◆ **WORK TO COMPLETE**
Look below for the line holding "JP1 pin 2: GND -> 3V3" and the line holding "R9: 33k (ALARM, JP3/1) -> 680 (ALARM, JP3/1)". Transcribe exactly those lines and all lines between them, nothing more.

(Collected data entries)
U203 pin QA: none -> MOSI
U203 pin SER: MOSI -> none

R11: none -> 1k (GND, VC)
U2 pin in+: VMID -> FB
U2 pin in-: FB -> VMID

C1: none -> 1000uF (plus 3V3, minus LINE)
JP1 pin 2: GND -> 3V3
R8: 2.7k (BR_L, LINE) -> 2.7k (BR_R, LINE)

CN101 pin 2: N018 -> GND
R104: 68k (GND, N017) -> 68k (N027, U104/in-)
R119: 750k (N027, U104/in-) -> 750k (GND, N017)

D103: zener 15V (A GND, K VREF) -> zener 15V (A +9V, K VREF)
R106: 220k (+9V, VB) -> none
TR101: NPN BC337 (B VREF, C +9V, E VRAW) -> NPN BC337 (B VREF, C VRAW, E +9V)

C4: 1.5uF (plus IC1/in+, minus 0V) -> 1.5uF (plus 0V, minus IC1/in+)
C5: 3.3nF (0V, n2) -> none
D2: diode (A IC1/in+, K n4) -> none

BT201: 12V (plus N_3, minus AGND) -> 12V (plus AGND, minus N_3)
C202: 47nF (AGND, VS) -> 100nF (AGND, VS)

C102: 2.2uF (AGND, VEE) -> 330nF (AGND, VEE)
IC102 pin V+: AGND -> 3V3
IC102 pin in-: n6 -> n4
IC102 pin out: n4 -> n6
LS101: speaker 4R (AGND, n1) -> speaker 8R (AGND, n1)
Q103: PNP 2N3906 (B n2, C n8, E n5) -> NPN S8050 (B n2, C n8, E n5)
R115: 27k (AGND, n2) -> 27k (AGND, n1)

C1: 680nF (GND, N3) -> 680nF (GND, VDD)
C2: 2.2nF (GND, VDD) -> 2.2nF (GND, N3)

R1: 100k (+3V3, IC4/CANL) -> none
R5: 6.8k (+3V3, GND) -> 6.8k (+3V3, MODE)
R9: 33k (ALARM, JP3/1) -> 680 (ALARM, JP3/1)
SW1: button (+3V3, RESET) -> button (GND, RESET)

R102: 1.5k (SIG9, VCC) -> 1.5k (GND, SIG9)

◆ **ANSWER**
JP1 pin 2: GND -> 3V3
R8: 2.7k (BR_L, LINE) -> 2.7k (BR_R, LINE)

CN101 pin 2: N018 -> GND
R104: 68k (GND, N017) -> 68k (N027, U104/in-)
R119: 750k (N027, U104/in-) -> 750k (GND, N017)

D103: zener 15V (A GND, K VREF) -> zener 15V (A +9V, K VREF)
R106: 220k (+9V, VB) -> none
TR101: NPN BC337 (B VREF, C +9V, E VRAW) -> NPN BC337 (B VREF, C VRAW, E +9V)

C4: 1.5uF (plus IC1/in+, minus 0V) -> 1.5uF (plus 0V, minus IC1/in+)
C5: 3.3nF (0V, n2) -> none
D2: diode (A IC1/in+, K n4) -> none

BT201: 12V (plus N_3, minus AGND) -> 12V (plus AGND, minus N_3)
C202: 47nF (AGND, VS) -> 100nF (AGND, VS)

C102: 2.2uF (AGND, VEE) -> 330nF (AGND, VEE)
IC102 pin V+: AGND -> 3V3
IC102 pin in-: n6 -> n4
IC102 pin out: n4 -> n6
LS101: speaker 4R (AGND, n1) -> speaker 8R (AGND, n1)
Q103: PNP 2N3906 (B n2, C n8, E n5) -> NPN S8050 (B n2, C n8, E n5)
R115: 27k (AGND, n2) -> 27k (AGND, n1)

C1: 680nF (GND, N3) -> 680nF (GND, VDD)
C2: 2.2nF (GND, VDD) -> 2.2nF (GND, N3)

R1: 100k (+3V3, IC4/CANL) -> none
R5: 6.8k (+3V3, GND) -> 6.8k (+3V3, MODE)
R9: 33k (ALARM, JP3/1) -> 680 (ALARM, JP3/1)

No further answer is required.